◆ What the task asks
The pictures are to be left out when the listing below is reproduced word for word.

::::::::

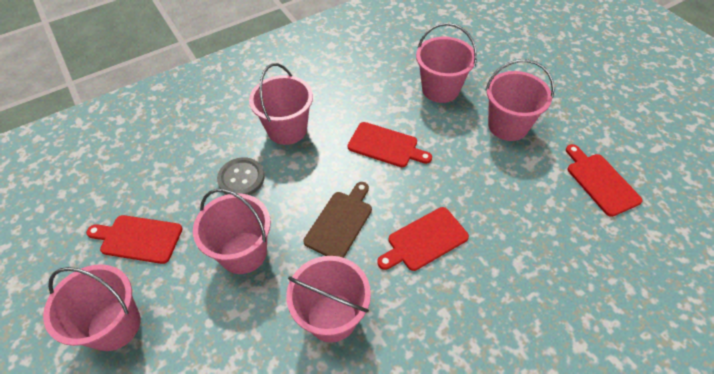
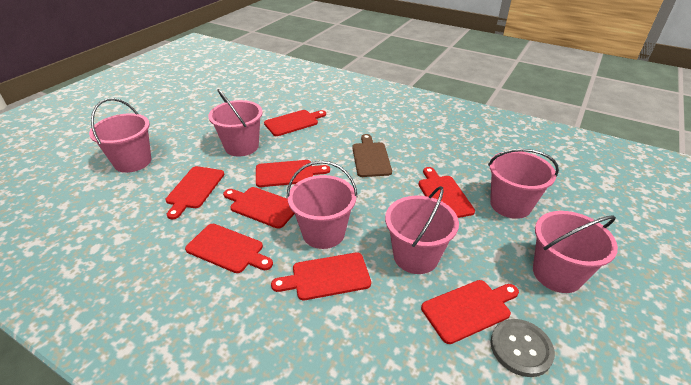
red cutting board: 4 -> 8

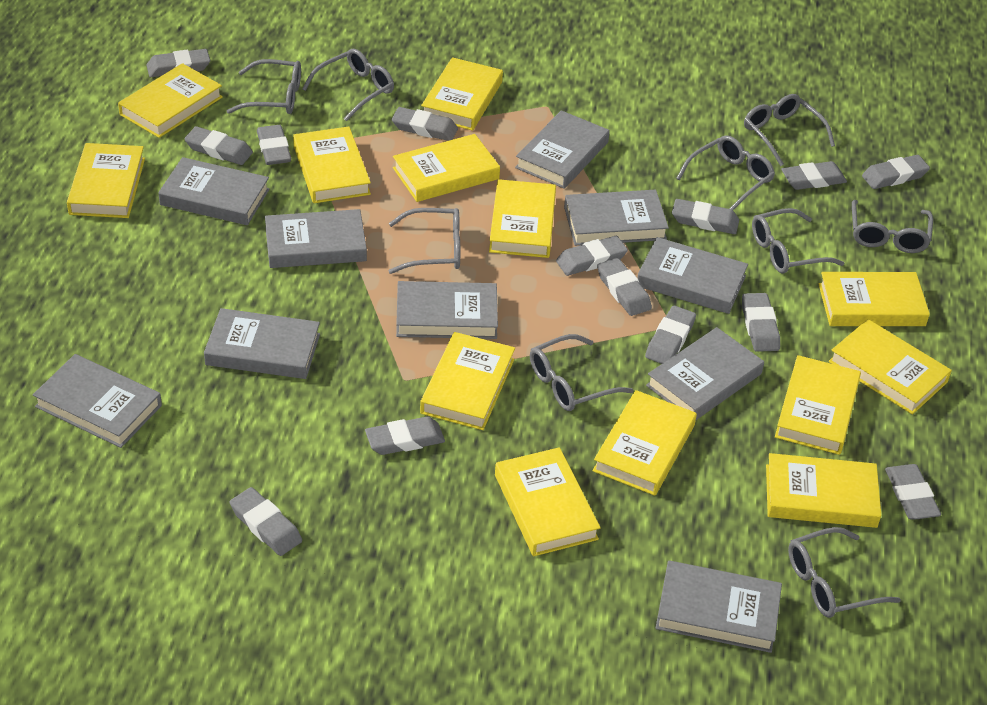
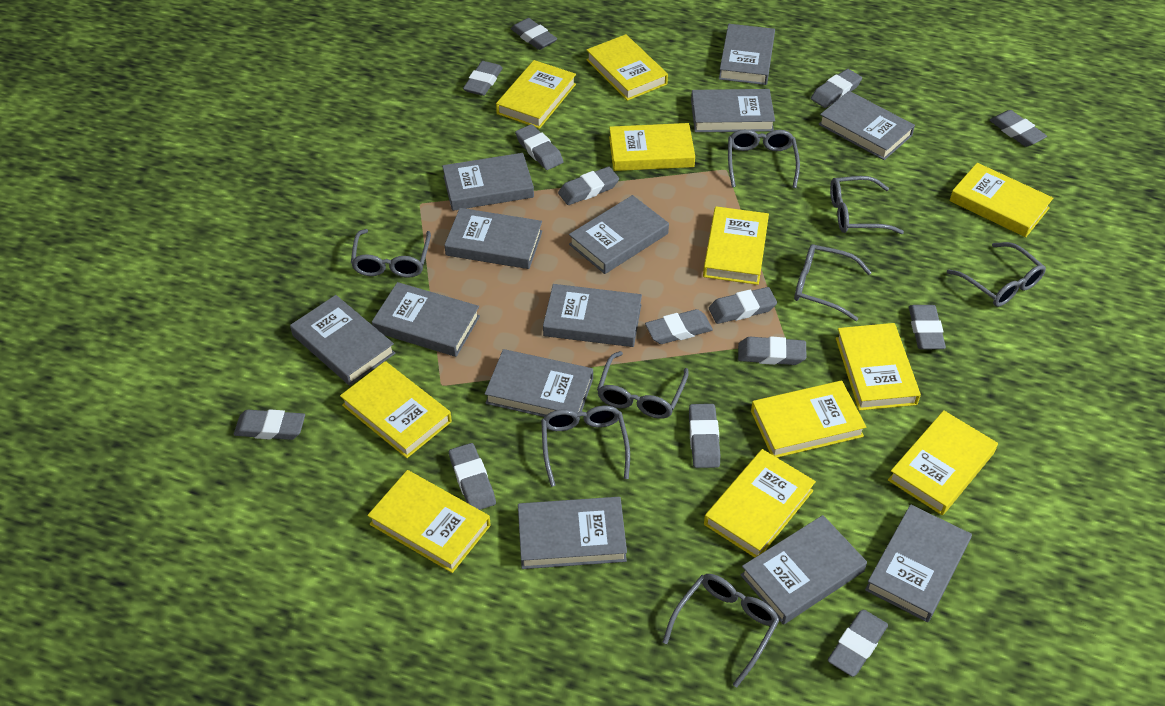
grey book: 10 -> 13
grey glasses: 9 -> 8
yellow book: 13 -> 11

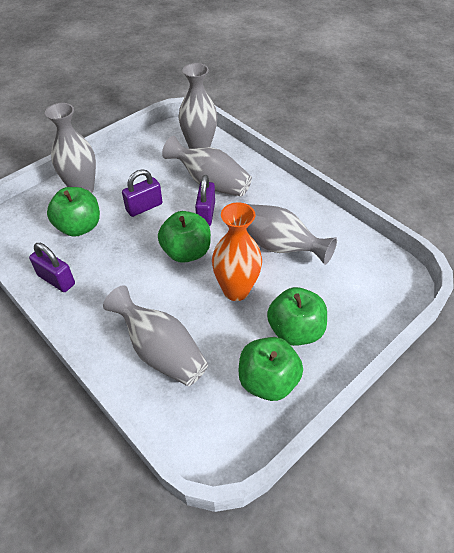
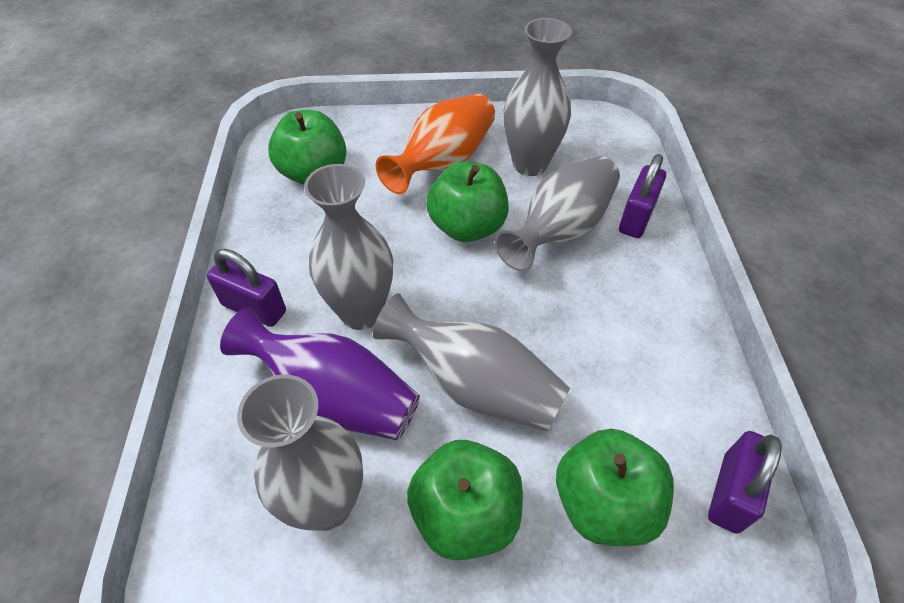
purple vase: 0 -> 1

::::::::

◆ Reply
red cutting board: 4 -> 8

grey book: 10 -> 13
grey glasses: 9 -> 8
yellow book: 13 -> 11

purple vase: 0 -> 1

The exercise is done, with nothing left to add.